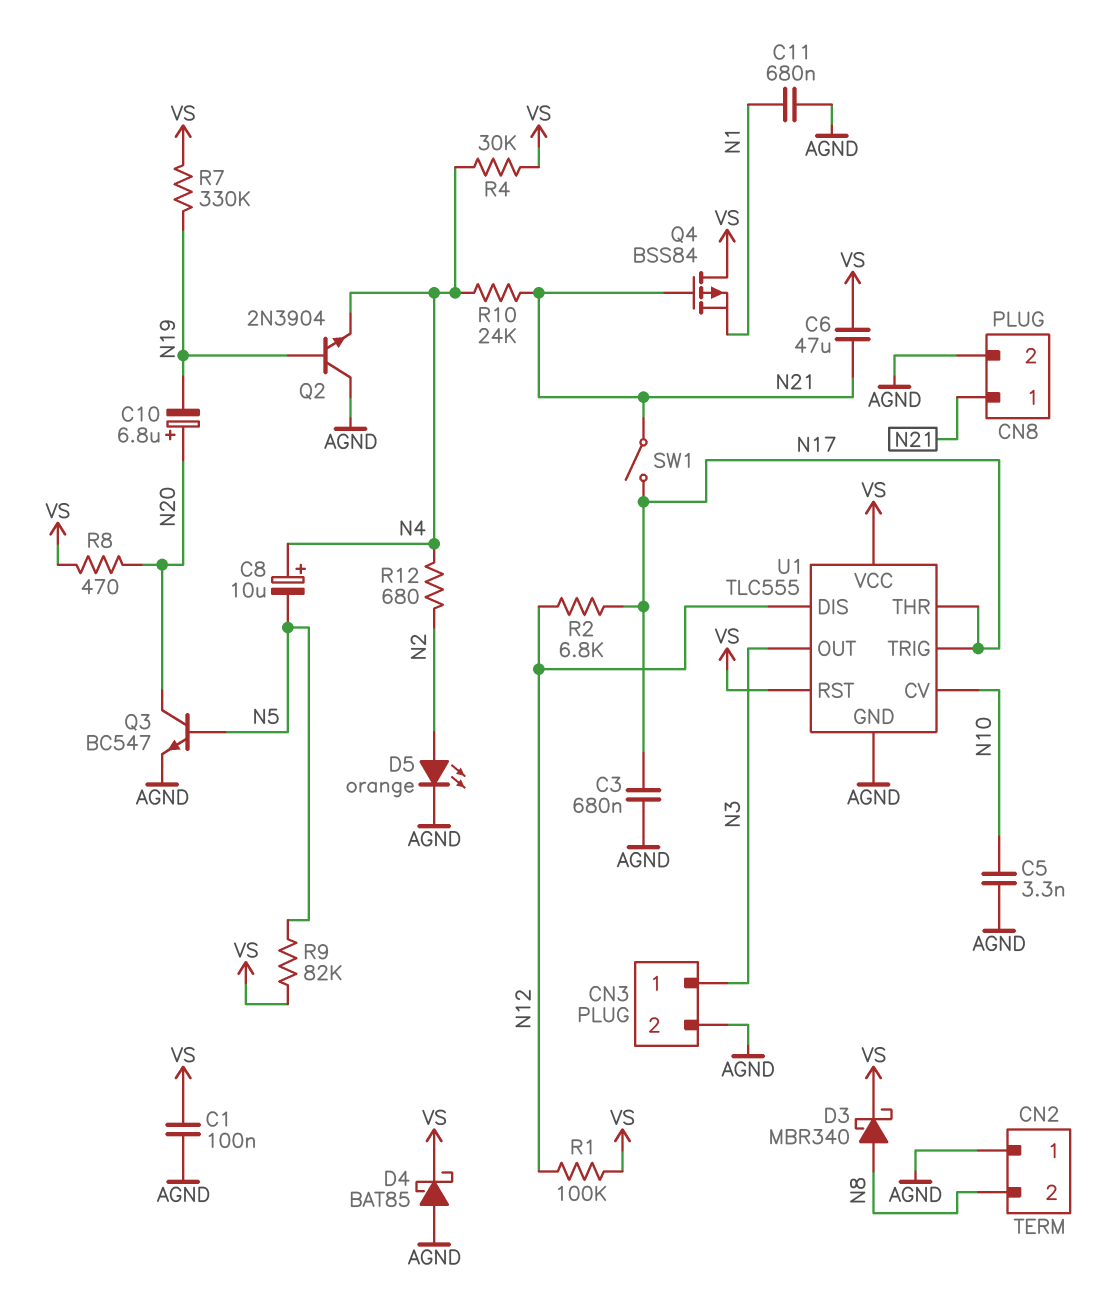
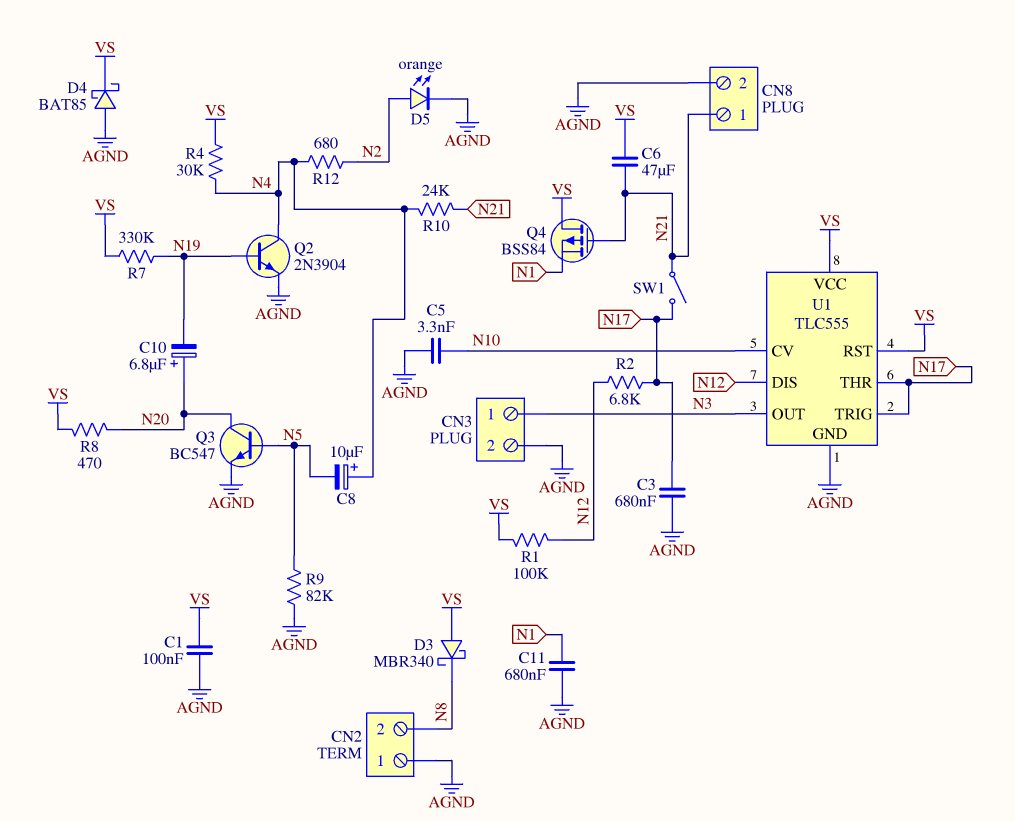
D3: schottky MBR340 (A N8, K VS) -> schottky MBR340 (A VS, K N8)
Q2: NPN 2N3904 (B N19, C AGND, E N4) -> NPN 2N3904 (B N19, C N4, E AGND)
R9: 82k (N5, VS) -> 82k (AGND, N5)

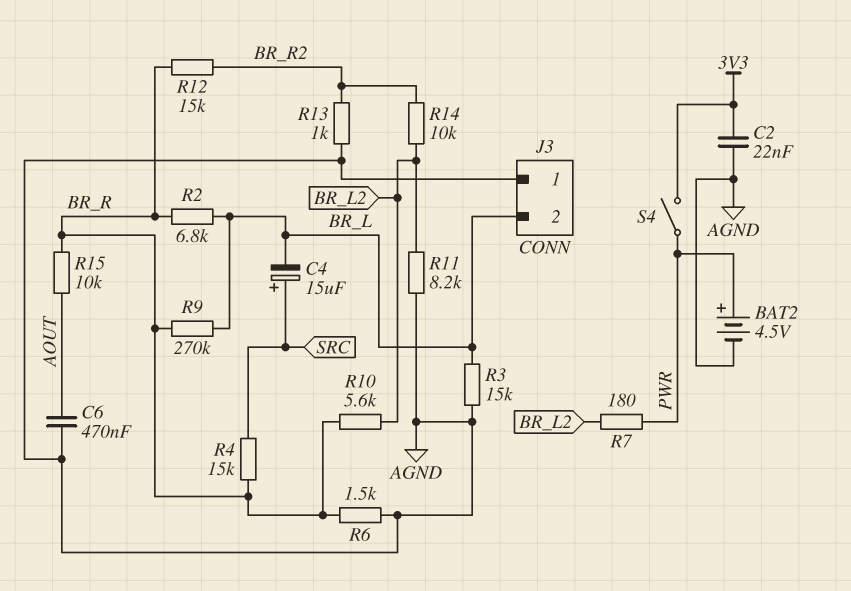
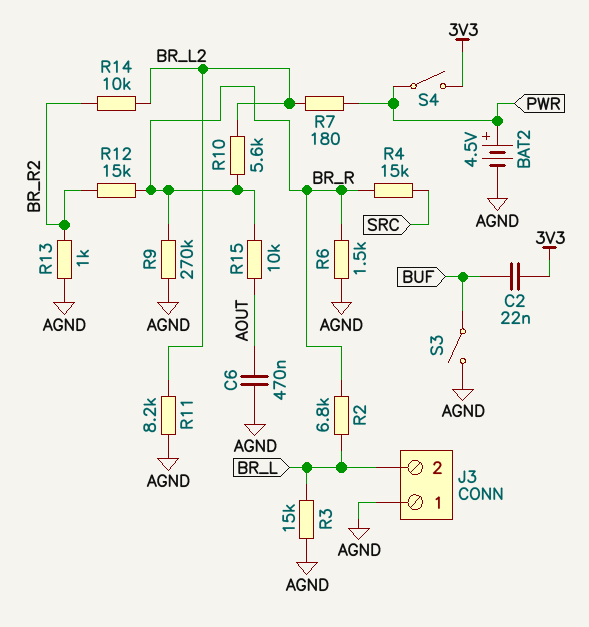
C2: 22nF (3V3, AGND) -> 22nF (3V3, BUF)
C4: 15uF (plus SRC, minus BR_L) -> none
R9: 270k (BR_L, BR_R) -> 270k (AGND, BR_R)
S3: none -> switch (AGND, BUF)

◇ ◇ ◇ ◇

* **WHAT IS EXPECTED**
Please return the records above exactly as written, dropping every picture.

* **WRITTEN SOLUTION**
D3: schottky MBR340 (A N8, K VS) -> schottky MBR340 (A VS, K N8)
Q2: NPN 2N3904 (B N19, C AGND, E N4) -> NPN 2N3904 (B N19, C N4, E AGND)
R9: 82k (N5, VS) -> 82k (AGND, N5)

C2: 22nF (3V3, AGND) -> 22nF (3V3, BUF)
C4: 15uF (plus SRC, minus BR_L) -> none
R9: 270k (BR_L, BR_R) -> 270k (AGND, BR_R)
S3: none -> switch (AGND, BUF)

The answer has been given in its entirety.